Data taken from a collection
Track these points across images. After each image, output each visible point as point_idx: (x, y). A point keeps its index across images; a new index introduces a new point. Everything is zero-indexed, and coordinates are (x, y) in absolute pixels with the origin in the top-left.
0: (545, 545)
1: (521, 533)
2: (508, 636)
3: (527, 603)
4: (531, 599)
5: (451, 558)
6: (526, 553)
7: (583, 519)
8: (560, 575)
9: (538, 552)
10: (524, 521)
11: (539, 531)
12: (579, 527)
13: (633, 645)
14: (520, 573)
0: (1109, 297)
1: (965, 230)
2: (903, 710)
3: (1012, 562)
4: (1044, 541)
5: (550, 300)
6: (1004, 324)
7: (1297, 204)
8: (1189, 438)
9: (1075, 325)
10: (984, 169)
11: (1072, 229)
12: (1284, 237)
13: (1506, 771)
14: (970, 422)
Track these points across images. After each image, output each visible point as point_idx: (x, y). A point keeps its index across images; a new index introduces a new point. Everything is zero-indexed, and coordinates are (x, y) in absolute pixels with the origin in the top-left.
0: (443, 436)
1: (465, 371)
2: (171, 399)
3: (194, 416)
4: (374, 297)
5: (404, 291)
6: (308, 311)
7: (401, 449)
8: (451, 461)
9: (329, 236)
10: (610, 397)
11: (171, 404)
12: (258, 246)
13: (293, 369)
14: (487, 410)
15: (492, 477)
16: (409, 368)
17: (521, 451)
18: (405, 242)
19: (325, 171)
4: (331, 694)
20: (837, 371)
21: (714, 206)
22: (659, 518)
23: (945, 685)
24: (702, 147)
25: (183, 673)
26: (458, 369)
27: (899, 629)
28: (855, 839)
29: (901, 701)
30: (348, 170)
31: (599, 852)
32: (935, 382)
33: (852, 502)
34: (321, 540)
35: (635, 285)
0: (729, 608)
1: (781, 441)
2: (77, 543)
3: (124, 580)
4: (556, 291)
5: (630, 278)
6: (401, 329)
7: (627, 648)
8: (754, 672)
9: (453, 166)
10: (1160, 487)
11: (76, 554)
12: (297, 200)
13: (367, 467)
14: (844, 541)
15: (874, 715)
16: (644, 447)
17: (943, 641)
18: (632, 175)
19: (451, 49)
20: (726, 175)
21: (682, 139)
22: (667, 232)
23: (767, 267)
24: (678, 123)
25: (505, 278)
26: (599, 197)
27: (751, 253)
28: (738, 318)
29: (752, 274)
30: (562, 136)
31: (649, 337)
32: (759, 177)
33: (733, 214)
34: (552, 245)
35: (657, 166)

## [Set problem]
Quote the listing above word for word, keeping every line.

## [Written reply]
Track these points across images. After each image, output each visible point as point_idx: (x, y). A point keeps its index across images; a new index introduces a new point. Everything is zero-indexed, and coordinates are (x, y) in absolute pixels with the origin in the top-left.
0: (545, 545)
1: (521, 533)
2: (508, 636)
3: (527, 603)
4: (531, 599)
5: (451, 558)
6: (526, 553)
7: (583, 519)
8: (560, 575)
9: (538, 552)
10: (524, 521)
11: (539, 531)
12: (579, 527)
13: (633, 645)
14: (520, 573)
0: (1109, 297)
1: (965, 230)
2: (903, 710)
3: (1012, 562)
4: (1044, 541)
5: (550, 300)
6: (1004, 324)
7: (1297, 204)
8: (1189, 438)
9: (1075, 325)
10: (984, 169)
11: (1072, 229)
12: (1284, 237)
13: (1506, 771)
14: (970, 422)
Track these points across images. After each image, output each visible point as point_idx: (x, y). A point keeps its index across images; a new index introduces a new point. Everything is zero-indexed, and coordinates are (x, y) in absolute pixels with the origin in the top-left.
0: (443, 436)
1: (465, 371)
2: (171, 399)
3: (194, 416)
4: (374, 297)
5: (404, 291)
6: (308, 311)
7: (401, 449)
8: (451, 461)
9: (329, 236)
10: (610, 397)
11: (171, 404)
12: (258, 246)
13: (293, 369)
14: (487, 410)
15: (492, 477)
16: (409, 368)
17: (521, 451)
18: (405, 242)
19: (325, 171)
4: (331, 694)
20: (837, 371)
21: (714, 206)
22: (659, 518)
23: (945, 685)
24: (702, 147)
25: (183, 673)
26: (458, 369)
27: (899, 629)
28: (855, 839)
29: (901, 701)
30: (348, 170)
31: (599, 852)
32: (935, 382)
33: (852, 502)
34: (321, 540)
35: (635, 285)
0: (729, 608)
1: (781, 441)
2: (77, 543)
3: (124, 580)
4: (556, 291)
5: (630, 278)
6: (401, 329)
7: (627, 648)
8: (754, 672)
9: (453, 166)
10: (1160, 487)
11: (76, 554)
12: (297, 200)
13: (367, 467)
14: (844, 541)
15: (874, 715)
16: (644, 447)
17: (943, 641)
18: (632, 175)
19: (451, 49)
20: (726, 175)
21: (682, 139)
22: (667, 232)
23: (767, 267)
24: (678, 123)
25: (505, 278)
26: (599, 197)
27: (751, 253)
28: (738, 318)
29: (752, 274)
30: (562, 136)
31: (649, 337)
32: (759, 177)
33: (733, 214)
34: (552, 245)
35: (657, 166)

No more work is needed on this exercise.